**About this exercise:** Quote exactly the lines running from the line with "white dumbbell [327,136,395,240]" to the end of the entries, including both, and nothing else.

Data items:
━━━━━━━━━━━━━━━━
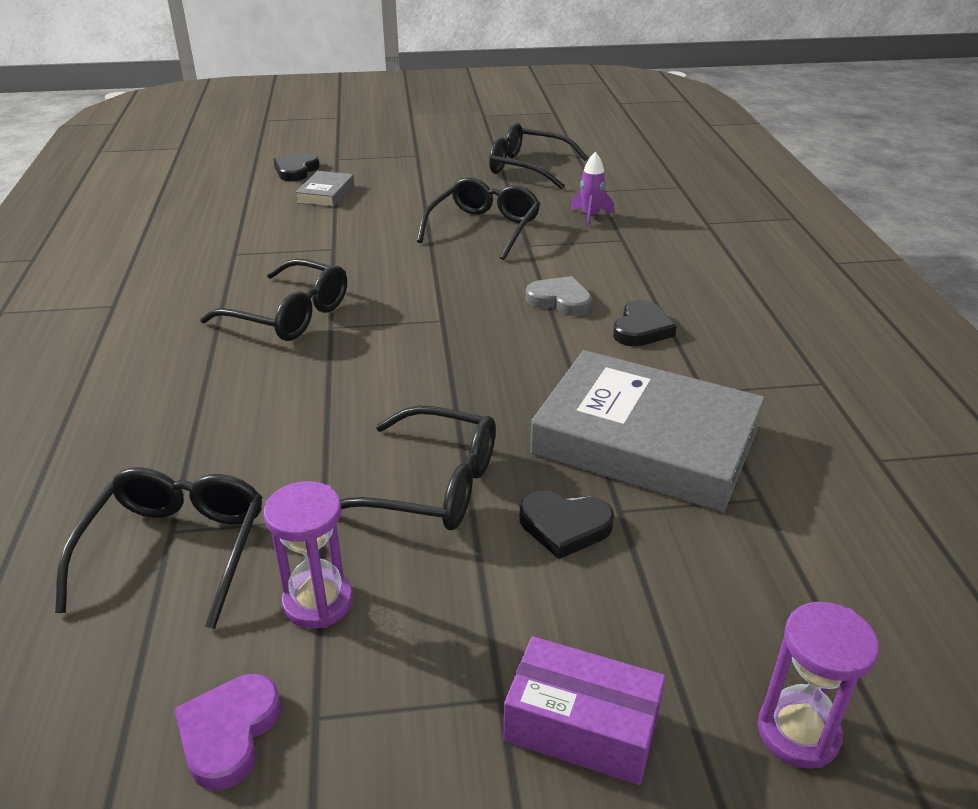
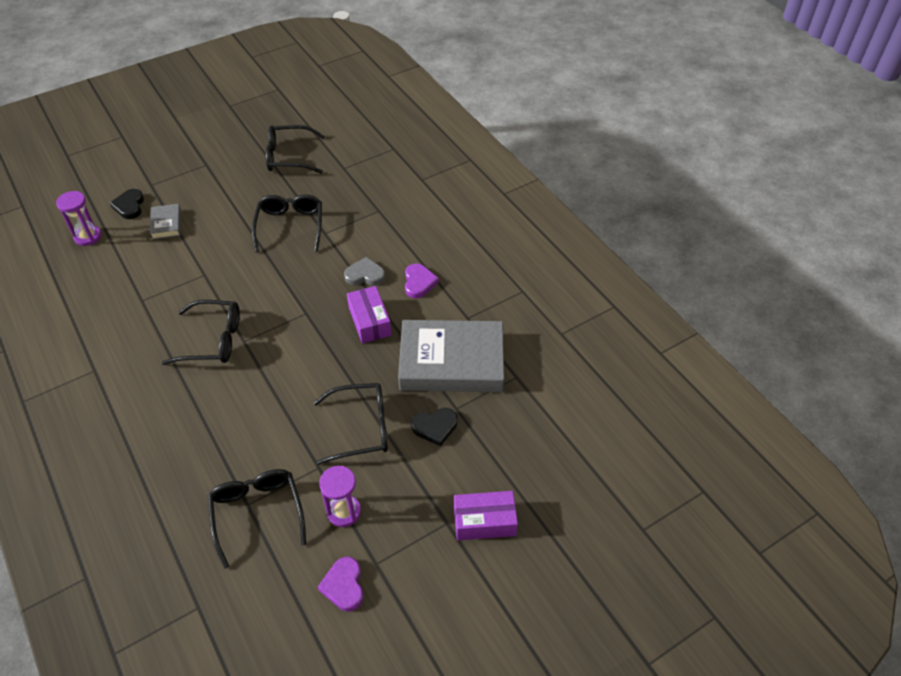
camera: 25 degrees left, 15 degrees up
purple rocket [571,152,614,228] -> none
black heart [613,300,677,347] -> purple heart [405,263,439,298]
purple hourglass [757,602,879,769] -> purple hourglass moved to [56,191,101,246]
none -> purple box [347,286,392,343]

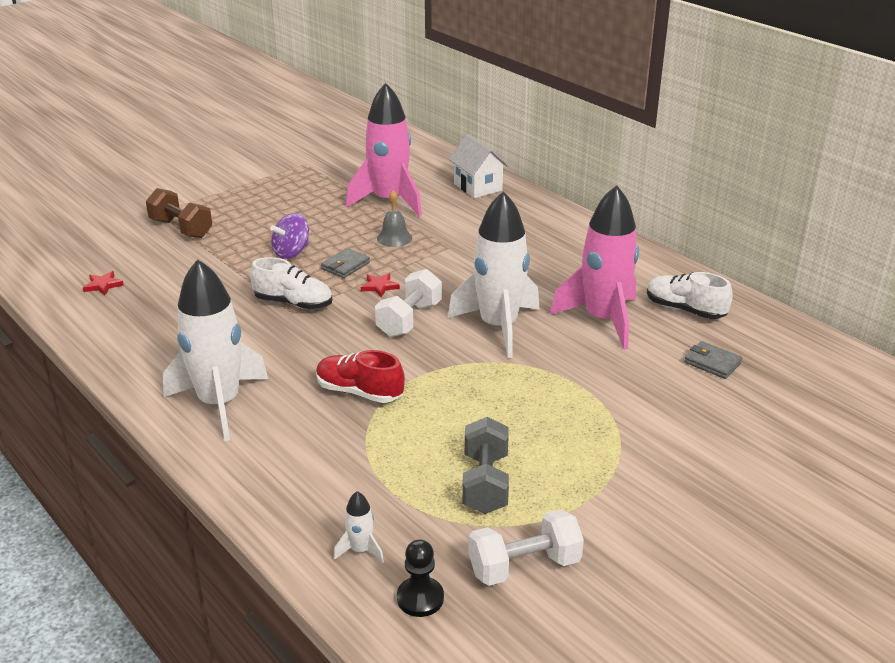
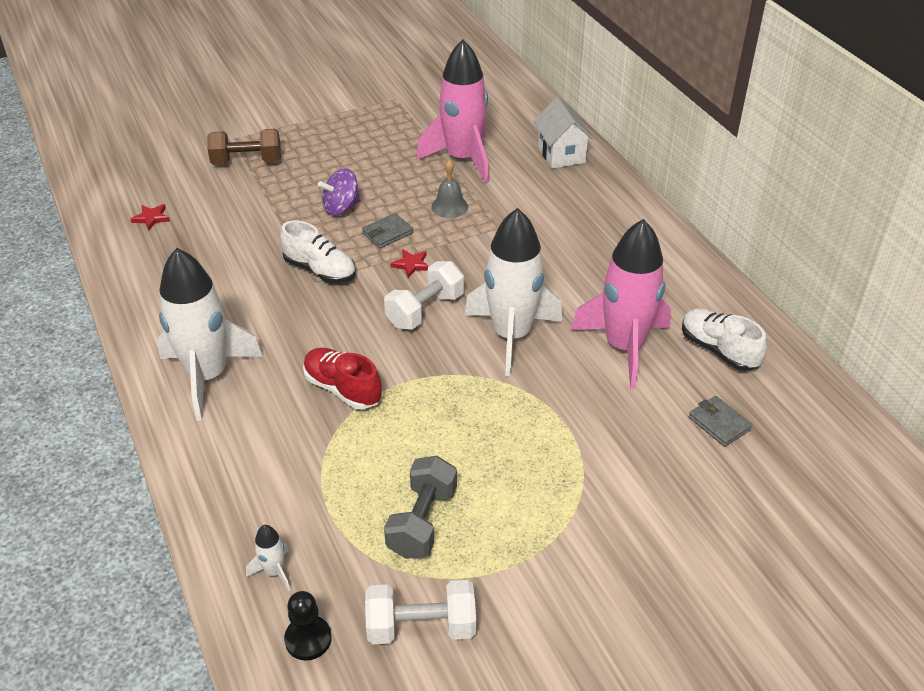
camera: 15 degrees right, 10 degrees up
brown dumbbell [146,188,212,238] -> brown dumbbell turned 60 degrees counterclockwise [207,129,281,165]

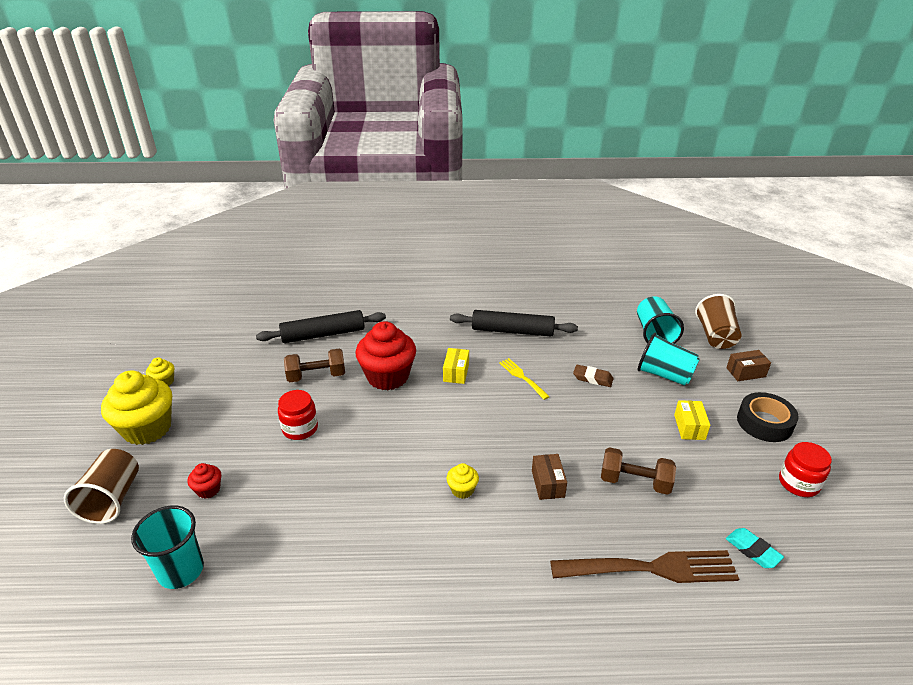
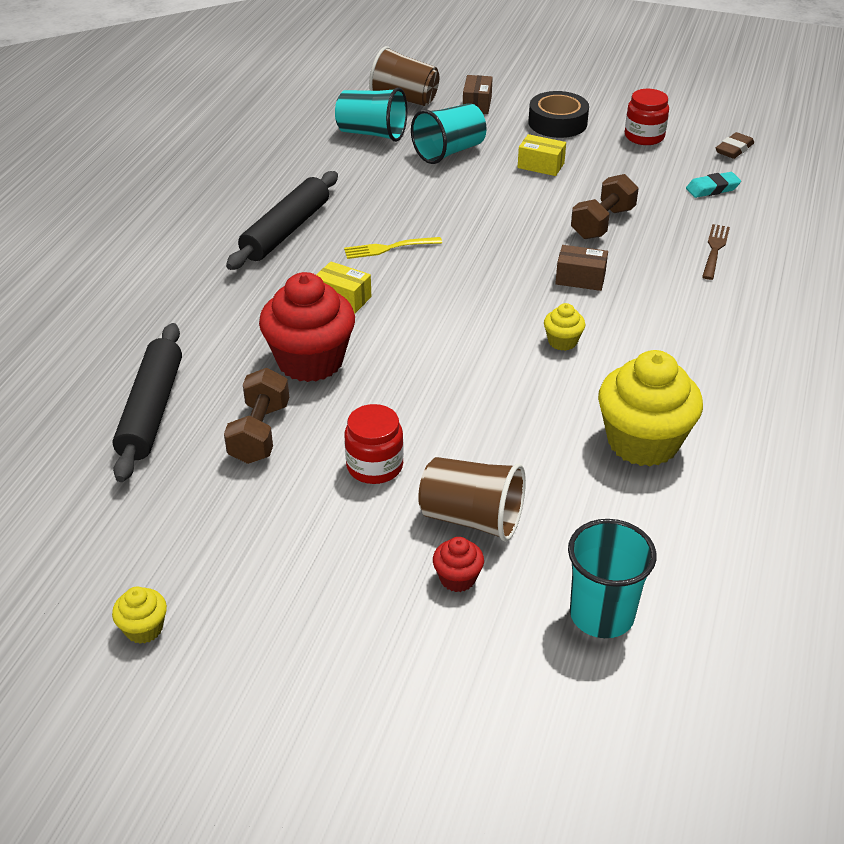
camera: 70 degrees left, 5 degrees up
brown cup [64,449,139,524] -> brown cup moved to [418,457,526,542]
yellow cupcake [101,370,172,445] -> yellow cupcake moved to [598,350,703,466]
brown fork [550,550,739,583] -> brown fork [702,224,730,280], size x0.51
brown eraser [573,365,613,387] -> brown eraser moved to [716,132,754,159]

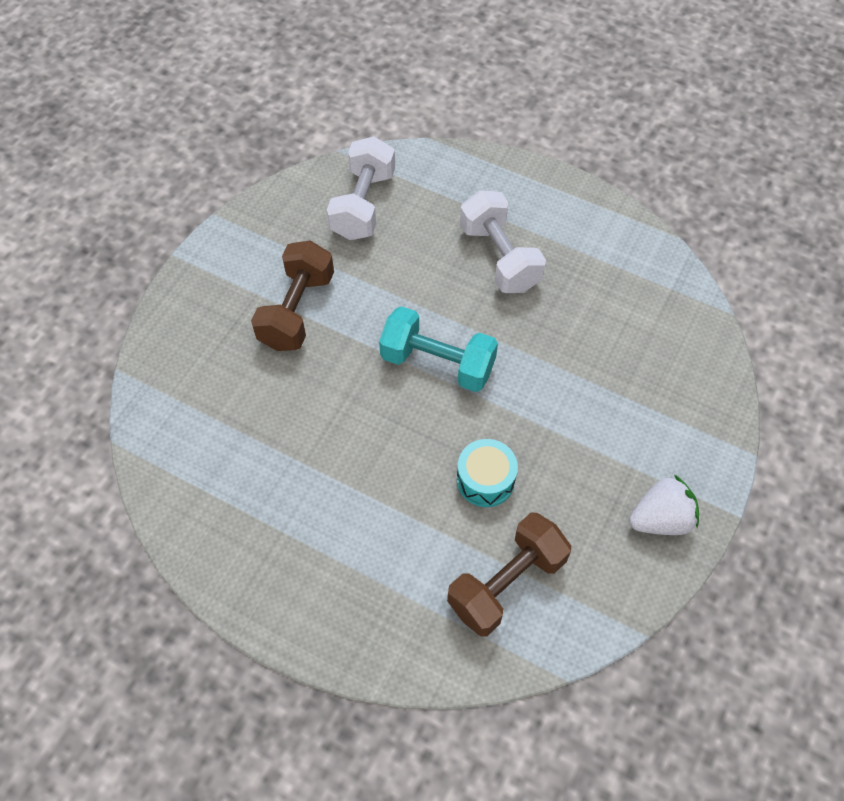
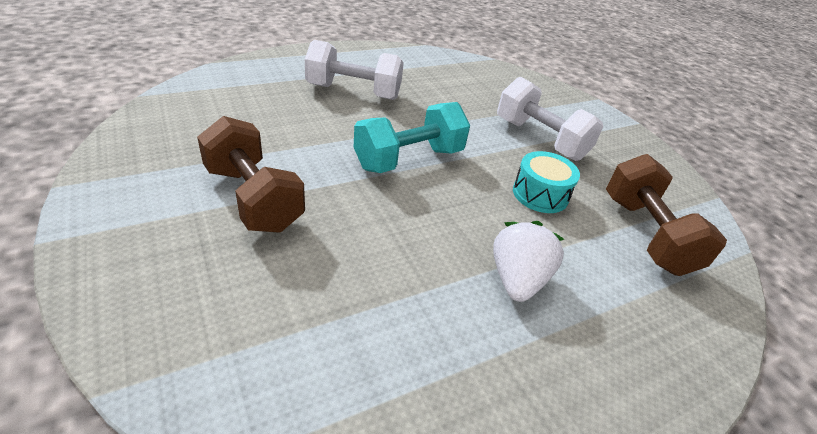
camera: 60 degrees left, 20 degrees down
white dumbbell [327,136,395,240] -> white dumbbell moved to [497,77,603,161]
white strawberry [629,475,699,535] -> white strawberry moved to [493,221,564,302]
━━━━━━━━━━━━━━━━
**Solution to the exercise:**
white dumbbell [327,136,395,240] -> white dumbbell moved to [497,77,603,161]
white strawberry [629,475,699,535] -> white strawberry moved to [493,221,564,302]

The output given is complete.